> GIVEN REQUEST: In the lines between the one holding "October (494, 1323)" and the one holding "Mihai (981, 101)", inclusive, change "center point" to "midpoint" and leave everything else as it is. Give back only those lines.

> SUPPLIED RECORDS:
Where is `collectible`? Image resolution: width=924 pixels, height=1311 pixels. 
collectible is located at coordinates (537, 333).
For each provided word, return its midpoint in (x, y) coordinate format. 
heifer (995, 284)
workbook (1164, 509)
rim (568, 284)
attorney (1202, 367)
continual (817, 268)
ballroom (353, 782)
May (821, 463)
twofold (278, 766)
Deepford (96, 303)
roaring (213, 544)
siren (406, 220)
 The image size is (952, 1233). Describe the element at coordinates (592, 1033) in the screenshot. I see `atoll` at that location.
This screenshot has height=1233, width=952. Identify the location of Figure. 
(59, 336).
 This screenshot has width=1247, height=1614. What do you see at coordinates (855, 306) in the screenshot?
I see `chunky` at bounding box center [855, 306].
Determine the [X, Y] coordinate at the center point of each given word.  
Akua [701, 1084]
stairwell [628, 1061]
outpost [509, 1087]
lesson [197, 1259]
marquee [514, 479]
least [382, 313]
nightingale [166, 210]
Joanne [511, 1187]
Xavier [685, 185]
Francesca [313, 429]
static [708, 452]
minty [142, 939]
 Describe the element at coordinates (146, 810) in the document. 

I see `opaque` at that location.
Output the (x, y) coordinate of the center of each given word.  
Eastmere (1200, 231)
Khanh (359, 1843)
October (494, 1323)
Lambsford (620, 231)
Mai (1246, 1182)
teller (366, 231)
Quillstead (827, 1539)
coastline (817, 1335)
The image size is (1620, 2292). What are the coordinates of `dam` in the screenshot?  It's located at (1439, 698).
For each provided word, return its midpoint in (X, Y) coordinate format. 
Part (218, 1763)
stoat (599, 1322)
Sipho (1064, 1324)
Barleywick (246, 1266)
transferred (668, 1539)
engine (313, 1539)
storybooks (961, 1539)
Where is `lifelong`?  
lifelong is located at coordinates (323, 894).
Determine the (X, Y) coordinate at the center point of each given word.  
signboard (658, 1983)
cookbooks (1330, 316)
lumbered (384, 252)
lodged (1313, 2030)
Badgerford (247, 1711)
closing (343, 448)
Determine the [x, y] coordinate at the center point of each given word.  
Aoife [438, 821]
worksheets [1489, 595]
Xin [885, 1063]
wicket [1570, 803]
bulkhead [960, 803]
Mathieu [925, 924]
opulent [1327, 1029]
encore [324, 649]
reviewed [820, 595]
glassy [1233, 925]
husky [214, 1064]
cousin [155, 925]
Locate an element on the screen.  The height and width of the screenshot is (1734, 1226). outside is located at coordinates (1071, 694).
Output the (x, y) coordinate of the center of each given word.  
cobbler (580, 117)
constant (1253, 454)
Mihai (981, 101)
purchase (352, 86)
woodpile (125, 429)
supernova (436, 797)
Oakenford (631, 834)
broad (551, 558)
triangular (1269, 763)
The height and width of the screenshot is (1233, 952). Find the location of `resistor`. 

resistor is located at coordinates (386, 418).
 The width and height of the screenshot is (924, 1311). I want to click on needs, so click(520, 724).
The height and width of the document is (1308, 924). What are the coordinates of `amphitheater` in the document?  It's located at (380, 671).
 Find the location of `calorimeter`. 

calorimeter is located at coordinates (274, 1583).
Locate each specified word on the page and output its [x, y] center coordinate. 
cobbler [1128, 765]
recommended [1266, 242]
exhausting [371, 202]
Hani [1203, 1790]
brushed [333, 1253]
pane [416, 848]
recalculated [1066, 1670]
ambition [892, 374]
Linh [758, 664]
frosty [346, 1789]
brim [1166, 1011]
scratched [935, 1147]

> WRITTEN ANSWER:
October (494, 1323)
Lambsford (620, 231)
Mai (1246, 1182)
teller (366, 231)
Quillstead (827, 1539)
coastline (817, 1335)
The image size is (1620, 2292). What are the coordinates of `dam` in the screenshot?  It's located at (1439, 698).
For each provided word, return its midpoint in (X, Y) coordinate format. 
Part (218, 1763)
stoat (599, 1322)
Sipho (1064, 1324)
Barleywick (246, 1266)
transferred (668, 1539)
engine (313, 1539)
storybooks (961, 1539)
Where is `lifelong`?  
lifelong is located at coordinates (323, 894).
Determine the (X, Y) coordinate at the midpoint of each given word.  
signboard (658, 1983)
cookbooks (1330, 316)
lumbered (384, 252)
lodged (1313, 2030)
Badgerford (247, 1711)
closing (343, 448)
Determine the [x, y] coordinate at the midpoint of each given word.  
Aoife [438, 821]
worksheets [1489, 595]
Xin [885, 1063]
wicket [1570, 803]
bulkhead [960, 803]
Mathieu [925, 924]
opulent [1327, 1029]
encore [324, 649]
reviewed [820, 595]
glassy [1233, 925]
husky [214, 1064]
cousin [155, 925]
Locate an element on the screen.  The height and width of the screenshot is (1734, 1226). outside is located at coordinates (1071, 694).
Output the (x, y) coordinate of the center of each given word.  
cobbler (580, 117)
constant (1253, 454)
Mihai (981, 101)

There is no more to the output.